(Scene difference descriptions)
* * * *

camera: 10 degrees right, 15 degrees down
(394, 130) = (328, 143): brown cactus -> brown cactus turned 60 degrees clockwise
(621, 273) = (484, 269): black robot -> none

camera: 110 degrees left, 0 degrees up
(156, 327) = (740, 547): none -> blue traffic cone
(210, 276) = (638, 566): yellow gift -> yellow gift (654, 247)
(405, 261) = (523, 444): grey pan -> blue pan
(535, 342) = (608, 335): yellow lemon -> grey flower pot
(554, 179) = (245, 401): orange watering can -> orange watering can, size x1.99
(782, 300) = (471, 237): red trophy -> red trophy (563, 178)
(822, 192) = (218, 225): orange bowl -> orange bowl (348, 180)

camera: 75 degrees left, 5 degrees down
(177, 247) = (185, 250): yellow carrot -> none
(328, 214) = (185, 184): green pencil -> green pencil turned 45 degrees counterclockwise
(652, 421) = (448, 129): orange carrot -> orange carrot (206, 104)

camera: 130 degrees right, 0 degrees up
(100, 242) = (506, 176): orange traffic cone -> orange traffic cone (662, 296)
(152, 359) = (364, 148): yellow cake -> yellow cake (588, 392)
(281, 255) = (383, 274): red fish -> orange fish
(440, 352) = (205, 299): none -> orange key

* * * *

Task ::
Work out how many lines of the entries hold the word "left", and write only that figure.

Answer to this problem ::
2